◆ Task item: Provide an exact copy of the lines from the beginning of the records through the line that includes "purple cross: (161, 177) -> (291, 337), moved", and of no others.

[Data supplied]

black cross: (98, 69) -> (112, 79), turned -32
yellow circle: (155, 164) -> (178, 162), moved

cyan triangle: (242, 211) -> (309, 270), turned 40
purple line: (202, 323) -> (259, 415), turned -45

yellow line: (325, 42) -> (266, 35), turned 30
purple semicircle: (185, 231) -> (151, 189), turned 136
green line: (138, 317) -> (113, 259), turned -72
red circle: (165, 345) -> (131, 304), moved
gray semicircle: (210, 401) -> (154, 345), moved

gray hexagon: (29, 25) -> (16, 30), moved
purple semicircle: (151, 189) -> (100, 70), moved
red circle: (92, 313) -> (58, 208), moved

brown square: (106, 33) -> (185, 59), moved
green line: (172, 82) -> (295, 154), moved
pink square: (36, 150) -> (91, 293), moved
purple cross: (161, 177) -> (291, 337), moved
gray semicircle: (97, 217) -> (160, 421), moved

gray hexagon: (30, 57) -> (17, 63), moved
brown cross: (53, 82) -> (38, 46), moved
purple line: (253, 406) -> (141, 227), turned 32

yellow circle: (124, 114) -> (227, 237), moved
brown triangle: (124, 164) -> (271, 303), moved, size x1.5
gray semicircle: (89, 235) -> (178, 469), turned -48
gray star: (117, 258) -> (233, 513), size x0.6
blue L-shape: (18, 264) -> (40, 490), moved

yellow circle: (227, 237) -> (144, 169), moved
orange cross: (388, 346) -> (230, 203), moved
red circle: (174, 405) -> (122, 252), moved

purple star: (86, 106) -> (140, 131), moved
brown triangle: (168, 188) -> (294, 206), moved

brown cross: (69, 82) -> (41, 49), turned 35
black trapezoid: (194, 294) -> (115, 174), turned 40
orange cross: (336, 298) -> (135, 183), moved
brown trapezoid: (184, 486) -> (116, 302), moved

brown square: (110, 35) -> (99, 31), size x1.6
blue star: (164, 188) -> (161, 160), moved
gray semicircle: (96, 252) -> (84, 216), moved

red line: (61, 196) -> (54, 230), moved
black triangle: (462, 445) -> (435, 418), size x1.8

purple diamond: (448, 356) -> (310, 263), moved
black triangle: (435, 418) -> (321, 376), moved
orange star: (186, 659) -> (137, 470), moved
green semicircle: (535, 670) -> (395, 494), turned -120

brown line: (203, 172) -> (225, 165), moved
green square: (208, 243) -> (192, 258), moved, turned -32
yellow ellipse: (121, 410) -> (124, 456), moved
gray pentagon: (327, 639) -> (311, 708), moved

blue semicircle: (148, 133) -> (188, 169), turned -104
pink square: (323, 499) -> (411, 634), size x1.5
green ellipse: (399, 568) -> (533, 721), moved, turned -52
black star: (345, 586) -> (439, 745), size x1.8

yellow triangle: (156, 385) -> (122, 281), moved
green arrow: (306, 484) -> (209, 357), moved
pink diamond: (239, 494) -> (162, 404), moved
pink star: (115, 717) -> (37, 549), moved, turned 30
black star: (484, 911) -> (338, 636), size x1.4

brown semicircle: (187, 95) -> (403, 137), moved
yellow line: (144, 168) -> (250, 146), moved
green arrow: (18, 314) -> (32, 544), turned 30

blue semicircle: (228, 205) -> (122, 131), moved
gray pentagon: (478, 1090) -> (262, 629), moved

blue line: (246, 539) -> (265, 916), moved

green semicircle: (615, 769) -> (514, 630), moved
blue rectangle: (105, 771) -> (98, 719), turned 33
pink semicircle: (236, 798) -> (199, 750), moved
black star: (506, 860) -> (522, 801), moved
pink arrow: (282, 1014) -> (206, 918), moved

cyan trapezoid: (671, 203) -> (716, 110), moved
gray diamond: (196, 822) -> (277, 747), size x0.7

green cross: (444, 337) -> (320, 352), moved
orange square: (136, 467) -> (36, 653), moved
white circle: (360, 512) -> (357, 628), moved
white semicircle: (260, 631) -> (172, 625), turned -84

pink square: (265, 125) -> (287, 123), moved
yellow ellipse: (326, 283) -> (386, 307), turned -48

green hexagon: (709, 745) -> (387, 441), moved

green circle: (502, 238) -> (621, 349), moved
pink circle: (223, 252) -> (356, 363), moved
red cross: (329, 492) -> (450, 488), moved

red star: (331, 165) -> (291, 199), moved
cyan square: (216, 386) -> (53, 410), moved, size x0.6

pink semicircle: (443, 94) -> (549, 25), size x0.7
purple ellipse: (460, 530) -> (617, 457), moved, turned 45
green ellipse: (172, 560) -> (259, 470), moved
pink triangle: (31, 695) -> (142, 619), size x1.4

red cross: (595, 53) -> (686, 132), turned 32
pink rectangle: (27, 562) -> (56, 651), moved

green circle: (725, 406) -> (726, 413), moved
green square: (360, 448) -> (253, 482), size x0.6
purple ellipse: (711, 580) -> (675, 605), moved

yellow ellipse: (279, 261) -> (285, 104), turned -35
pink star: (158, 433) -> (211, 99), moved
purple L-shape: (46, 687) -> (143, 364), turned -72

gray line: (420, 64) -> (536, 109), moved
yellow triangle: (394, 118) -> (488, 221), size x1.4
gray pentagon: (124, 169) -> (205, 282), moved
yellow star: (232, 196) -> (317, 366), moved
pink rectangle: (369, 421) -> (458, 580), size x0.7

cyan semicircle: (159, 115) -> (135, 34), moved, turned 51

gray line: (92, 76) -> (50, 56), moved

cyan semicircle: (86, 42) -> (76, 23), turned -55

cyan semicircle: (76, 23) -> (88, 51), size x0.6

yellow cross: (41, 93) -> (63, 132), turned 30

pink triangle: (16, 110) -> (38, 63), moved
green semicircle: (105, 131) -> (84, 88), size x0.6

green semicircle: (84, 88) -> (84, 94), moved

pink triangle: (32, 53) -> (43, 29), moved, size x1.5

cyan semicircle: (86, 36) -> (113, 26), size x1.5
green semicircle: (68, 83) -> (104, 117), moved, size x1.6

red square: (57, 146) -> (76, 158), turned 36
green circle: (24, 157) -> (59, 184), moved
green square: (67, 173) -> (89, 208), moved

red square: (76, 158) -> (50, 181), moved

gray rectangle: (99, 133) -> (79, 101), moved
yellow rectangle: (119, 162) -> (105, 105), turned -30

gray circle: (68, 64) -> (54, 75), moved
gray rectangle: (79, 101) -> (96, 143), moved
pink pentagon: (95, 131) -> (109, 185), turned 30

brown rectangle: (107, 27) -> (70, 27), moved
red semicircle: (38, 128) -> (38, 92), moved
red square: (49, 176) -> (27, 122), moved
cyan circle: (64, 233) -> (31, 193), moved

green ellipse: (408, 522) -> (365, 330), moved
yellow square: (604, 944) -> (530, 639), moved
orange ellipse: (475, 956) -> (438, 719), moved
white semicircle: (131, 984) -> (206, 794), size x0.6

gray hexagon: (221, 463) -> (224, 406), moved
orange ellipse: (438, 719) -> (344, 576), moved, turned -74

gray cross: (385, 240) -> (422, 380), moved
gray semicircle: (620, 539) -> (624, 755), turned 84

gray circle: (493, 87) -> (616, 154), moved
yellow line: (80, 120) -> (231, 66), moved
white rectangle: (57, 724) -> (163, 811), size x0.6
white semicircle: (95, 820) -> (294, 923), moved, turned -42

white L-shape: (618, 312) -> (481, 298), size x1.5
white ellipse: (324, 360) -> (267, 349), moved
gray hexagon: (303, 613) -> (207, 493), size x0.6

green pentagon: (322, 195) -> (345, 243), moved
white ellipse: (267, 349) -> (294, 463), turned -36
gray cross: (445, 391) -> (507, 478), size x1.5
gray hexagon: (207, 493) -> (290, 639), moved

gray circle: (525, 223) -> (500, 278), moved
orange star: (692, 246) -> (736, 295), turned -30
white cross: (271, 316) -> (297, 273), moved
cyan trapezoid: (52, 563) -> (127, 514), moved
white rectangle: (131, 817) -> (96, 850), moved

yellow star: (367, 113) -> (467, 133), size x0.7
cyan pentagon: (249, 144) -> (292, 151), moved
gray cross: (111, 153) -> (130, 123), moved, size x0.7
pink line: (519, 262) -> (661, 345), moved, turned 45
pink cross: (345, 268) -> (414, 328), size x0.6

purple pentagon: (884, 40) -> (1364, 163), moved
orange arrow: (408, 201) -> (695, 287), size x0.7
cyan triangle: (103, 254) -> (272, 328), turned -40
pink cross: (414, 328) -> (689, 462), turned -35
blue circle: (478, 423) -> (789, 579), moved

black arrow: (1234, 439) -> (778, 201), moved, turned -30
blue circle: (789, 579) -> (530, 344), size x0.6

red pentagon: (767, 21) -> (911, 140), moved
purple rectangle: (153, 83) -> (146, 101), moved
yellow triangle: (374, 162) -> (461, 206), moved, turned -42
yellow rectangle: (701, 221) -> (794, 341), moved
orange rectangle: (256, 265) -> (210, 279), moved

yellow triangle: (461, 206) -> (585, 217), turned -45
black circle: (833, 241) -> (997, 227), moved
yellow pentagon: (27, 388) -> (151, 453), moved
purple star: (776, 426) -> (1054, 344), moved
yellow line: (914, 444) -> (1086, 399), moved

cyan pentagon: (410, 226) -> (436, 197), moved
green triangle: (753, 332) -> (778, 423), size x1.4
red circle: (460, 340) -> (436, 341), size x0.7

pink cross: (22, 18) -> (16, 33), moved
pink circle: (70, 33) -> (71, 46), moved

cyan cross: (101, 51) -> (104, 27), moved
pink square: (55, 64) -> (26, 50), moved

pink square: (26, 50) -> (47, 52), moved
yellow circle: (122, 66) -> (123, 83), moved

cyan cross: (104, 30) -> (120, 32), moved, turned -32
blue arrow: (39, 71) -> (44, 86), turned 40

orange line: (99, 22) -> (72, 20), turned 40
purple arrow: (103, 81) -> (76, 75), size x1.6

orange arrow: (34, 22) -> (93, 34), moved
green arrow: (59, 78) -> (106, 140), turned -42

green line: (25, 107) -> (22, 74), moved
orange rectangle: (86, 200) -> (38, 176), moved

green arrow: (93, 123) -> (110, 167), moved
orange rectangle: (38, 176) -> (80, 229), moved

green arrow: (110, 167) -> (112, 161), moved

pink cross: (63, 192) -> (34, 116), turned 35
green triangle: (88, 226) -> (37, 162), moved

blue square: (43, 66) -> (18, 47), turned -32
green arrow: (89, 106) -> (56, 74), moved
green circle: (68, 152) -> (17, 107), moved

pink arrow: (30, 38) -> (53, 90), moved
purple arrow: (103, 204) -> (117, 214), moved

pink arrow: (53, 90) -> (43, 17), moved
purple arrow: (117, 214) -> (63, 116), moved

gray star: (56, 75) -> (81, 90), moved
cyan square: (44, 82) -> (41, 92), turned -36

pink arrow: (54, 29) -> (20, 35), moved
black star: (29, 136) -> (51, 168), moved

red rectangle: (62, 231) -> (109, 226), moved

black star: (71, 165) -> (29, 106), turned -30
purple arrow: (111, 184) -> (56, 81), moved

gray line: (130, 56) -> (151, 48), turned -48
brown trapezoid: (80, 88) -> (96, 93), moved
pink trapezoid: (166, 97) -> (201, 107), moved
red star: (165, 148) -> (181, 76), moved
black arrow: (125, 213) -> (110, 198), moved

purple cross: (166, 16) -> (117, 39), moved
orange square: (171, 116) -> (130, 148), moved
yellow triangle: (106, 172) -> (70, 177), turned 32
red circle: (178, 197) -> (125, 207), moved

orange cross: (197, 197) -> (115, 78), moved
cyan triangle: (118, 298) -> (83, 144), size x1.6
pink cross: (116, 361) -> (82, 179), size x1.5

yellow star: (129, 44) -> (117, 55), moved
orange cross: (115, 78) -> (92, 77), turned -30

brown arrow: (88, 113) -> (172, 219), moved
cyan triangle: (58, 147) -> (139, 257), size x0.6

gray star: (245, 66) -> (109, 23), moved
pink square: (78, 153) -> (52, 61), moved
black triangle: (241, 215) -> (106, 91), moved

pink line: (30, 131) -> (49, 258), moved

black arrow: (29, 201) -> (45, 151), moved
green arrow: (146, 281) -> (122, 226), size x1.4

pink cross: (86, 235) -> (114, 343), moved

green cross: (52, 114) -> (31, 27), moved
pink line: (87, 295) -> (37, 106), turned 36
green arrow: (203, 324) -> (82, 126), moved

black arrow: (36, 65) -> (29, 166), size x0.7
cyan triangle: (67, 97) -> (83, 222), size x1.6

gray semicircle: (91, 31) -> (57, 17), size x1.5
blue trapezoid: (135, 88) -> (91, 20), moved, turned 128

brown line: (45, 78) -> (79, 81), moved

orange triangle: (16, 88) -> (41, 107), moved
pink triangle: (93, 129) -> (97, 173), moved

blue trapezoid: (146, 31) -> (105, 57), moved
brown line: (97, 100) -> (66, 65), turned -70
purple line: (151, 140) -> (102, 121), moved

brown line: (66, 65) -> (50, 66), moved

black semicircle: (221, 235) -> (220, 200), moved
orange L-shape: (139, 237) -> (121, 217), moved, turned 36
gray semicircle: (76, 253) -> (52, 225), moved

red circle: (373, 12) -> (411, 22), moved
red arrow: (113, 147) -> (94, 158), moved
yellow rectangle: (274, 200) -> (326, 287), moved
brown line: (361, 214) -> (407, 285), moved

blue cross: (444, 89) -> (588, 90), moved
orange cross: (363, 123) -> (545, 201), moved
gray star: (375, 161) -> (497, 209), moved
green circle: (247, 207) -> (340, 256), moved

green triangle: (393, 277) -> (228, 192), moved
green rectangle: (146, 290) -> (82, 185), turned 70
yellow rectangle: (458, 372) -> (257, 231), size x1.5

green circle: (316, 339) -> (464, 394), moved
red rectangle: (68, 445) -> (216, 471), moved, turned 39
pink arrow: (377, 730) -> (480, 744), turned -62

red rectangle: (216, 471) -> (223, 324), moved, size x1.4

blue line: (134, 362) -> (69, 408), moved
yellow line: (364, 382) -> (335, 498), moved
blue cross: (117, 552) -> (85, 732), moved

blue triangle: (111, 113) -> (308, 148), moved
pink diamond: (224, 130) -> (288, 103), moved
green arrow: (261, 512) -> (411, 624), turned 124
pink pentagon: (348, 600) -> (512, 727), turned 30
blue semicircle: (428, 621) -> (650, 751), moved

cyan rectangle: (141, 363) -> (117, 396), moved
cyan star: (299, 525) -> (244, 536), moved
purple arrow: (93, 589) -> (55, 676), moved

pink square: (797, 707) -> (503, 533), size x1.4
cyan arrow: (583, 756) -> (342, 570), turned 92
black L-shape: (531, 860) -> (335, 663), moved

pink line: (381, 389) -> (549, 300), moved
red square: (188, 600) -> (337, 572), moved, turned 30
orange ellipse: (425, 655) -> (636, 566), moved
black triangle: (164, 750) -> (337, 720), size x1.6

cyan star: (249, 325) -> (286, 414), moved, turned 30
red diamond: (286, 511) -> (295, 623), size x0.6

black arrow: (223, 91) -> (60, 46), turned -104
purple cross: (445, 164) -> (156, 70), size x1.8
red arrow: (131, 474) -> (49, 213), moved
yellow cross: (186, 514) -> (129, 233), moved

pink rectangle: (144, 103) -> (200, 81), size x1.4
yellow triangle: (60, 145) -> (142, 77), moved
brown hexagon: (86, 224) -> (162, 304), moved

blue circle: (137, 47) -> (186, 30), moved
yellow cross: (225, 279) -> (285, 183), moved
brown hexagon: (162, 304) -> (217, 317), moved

[/Data supplied]

◆ Reply to the task:
black cross: (98, 69) -> (112, 79), turned -32
yellow circle: (155, 164) -> (178, 162), moved

cyan triangle: (242, 211) -> (309, 270), turned 40
purple line: (202, 323) -> (259, 415), turned -45

yellow line: (325, 42) -> (266, 35), turned 30
purple semicircle: (185, 231) -> (151, 189), turned 136
green line: (138, 317) -> (113, 259), turned -72
red circle: (165, 345) -> (131, 304), moved
gray semicircle: (210, 401) -> (154, 345), moved

gray hexagon: (29, 25) -> (16, 30), moved
purple semicircle: (151, 189) -> (100, 70), moved
red circle: (92, 313) -> (58, 208), moved

brown square: (106, 33) -> (185, 59), moved
green line: (172, 82) -> (295, 154), moved
pink square: (36, 150) -> (91, 293), moved
purple cross: (161, 177) -> (291, 337), moved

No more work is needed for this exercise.